>> start Stored rows

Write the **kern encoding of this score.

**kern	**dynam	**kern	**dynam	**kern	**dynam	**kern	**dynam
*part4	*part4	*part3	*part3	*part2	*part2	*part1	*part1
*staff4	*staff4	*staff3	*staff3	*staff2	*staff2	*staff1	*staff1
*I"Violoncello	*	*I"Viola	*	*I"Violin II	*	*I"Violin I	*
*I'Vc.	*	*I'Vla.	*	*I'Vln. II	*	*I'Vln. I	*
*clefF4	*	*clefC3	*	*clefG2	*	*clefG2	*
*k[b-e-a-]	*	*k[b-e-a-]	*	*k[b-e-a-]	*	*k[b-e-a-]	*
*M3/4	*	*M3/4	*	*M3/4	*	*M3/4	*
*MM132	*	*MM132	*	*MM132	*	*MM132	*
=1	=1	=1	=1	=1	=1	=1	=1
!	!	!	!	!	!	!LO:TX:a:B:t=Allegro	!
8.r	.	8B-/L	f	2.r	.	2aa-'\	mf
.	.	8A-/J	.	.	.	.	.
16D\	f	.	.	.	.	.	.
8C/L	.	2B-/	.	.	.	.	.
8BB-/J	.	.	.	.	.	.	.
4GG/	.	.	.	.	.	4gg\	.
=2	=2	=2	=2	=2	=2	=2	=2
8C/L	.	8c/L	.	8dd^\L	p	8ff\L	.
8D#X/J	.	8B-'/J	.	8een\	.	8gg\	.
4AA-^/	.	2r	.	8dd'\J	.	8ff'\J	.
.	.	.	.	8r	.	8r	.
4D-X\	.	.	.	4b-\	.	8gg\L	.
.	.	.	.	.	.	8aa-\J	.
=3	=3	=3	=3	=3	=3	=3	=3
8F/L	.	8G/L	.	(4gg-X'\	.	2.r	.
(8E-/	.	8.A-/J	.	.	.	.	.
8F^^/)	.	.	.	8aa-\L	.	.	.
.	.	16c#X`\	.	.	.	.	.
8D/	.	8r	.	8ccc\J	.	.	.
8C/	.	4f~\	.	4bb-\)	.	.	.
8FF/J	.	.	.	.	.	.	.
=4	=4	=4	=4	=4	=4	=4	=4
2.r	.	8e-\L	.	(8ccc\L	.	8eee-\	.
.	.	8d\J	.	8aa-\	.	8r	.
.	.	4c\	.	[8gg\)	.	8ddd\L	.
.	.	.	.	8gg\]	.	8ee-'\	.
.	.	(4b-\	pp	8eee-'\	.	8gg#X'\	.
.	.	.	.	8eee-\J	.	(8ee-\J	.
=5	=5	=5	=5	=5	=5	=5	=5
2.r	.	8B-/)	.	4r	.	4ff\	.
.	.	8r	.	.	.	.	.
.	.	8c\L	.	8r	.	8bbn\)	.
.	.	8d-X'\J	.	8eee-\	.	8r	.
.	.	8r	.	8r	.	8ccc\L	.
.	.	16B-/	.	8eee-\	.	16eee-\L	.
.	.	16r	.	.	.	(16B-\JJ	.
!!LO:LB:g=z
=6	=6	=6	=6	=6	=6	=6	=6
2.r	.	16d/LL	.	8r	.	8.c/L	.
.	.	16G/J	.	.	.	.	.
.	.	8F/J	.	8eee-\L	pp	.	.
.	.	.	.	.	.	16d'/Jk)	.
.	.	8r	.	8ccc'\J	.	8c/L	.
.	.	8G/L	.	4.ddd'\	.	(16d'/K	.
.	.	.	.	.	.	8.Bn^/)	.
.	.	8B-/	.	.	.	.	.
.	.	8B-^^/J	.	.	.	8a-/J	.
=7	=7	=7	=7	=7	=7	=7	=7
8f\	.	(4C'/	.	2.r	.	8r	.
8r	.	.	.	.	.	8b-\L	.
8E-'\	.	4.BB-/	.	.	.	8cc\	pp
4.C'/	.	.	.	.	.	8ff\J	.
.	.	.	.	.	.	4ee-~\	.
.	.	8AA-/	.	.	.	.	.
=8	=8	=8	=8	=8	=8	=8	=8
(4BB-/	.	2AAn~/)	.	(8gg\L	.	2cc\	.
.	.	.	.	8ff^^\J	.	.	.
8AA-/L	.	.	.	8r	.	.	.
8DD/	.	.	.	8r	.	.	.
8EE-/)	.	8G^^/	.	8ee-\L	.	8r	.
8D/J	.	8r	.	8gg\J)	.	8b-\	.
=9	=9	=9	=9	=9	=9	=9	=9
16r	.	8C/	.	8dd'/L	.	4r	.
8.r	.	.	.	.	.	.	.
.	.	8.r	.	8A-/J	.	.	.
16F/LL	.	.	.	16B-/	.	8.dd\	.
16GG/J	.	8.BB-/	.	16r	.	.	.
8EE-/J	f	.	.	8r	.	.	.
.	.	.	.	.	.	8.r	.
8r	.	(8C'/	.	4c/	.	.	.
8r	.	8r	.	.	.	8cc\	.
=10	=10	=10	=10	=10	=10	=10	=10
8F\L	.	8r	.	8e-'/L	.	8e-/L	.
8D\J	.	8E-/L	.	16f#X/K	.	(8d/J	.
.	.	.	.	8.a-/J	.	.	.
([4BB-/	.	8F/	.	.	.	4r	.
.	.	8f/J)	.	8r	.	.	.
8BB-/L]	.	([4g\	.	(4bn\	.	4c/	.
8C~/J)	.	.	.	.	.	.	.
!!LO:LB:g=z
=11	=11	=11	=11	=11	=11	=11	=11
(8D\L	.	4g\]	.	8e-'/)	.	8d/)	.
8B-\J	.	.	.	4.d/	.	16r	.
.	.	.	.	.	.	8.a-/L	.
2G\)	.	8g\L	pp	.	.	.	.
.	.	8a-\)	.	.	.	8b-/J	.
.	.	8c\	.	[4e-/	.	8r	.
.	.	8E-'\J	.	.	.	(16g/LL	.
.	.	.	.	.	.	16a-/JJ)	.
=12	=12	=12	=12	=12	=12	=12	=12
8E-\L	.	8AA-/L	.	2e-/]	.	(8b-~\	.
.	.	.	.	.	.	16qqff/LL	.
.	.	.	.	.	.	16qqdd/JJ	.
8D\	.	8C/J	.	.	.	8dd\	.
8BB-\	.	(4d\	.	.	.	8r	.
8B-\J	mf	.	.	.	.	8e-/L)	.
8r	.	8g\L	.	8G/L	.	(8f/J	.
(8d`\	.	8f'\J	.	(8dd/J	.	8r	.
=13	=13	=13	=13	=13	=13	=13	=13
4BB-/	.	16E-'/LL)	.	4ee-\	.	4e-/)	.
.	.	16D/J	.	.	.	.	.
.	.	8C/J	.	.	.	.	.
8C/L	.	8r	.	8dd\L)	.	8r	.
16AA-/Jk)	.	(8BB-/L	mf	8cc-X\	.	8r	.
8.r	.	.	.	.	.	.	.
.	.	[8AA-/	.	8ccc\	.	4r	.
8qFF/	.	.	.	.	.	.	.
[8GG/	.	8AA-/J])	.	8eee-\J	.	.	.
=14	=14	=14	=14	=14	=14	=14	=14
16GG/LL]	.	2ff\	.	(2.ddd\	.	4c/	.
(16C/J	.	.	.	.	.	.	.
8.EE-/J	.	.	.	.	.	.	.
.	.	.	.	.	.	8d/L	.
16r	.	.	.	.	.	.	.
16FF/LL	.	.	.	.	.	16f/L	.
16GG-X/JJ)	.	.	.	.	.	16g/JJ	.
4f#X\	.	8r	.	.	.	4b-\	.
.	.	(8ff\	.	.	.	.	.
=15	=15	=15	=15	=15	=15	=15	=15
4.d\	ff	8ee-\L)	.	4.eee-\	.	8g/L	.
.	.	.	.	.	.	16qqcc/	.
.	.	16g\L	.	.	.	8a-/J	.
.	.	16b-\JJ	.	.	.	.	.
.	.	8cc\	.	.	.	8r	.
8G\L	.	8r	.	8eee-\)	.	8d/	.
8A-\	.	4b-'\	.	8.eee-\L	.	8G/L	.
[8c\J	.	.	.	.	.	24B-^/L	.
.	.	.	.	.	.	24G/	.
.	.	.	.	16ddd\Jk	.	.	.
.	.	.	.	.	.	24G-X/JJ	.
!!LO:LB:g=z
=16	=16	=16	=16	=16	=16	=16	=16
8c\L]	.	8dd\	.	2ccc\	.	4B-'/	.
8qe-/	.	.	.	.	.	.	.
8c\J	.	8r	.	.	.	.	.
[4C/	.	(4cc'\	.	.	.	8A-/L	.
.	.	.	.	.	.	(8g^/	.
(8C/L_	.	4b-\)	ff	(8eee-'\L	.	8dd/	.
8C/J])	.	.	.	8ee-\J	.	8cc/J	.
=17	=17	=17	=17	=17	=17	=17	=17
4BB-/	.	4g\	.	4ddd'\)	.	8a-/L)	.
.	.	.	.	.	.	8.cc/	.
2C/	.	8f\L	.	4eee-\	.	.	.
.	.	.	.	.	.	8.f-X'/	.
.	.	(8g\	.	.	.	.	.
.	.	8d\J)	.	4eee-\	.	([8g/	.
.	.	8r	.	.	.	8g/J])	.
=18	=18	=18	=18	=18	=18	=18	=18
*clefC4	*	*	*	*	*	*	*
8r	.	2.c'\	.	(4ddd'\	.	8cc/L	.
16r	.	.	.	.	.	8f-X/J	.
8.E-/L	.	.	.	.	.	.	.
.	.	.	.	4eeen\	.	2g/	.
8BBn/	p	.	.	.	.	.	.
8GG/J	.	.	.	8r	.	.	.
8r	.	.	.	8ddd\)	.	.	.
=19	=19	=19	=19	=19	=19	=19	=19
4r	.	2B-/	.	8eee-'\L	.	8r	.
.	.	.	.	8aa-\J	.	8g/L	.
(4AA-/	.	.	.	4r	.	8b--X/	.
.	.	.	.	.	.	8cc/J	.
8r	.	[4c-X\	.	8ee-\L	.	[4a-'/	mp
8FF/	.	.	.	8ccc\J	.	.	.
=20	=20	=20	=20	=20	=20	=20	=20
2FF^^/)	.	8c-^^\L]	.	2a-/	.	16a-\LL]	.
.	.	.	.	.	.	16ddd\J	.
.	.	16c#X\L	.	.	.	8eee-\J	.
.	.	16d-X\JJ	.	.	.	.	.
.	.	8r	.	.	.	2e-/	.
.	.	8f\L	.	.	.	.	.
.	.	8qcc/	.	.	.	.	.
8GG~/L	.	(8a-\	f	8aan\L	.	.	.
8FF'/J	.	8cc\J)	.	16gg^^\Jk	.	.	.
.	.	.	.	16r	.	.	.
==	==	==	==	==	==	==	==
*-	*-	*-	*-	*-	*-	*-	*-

>> end Stored rows

Pull out every line of the material above that contains the string "kern", and list those lines in order.

Write the **kern encoding of this score.
**kern	**dynam	**kern	**dynam	**kern	**dynam	**kern	**dynam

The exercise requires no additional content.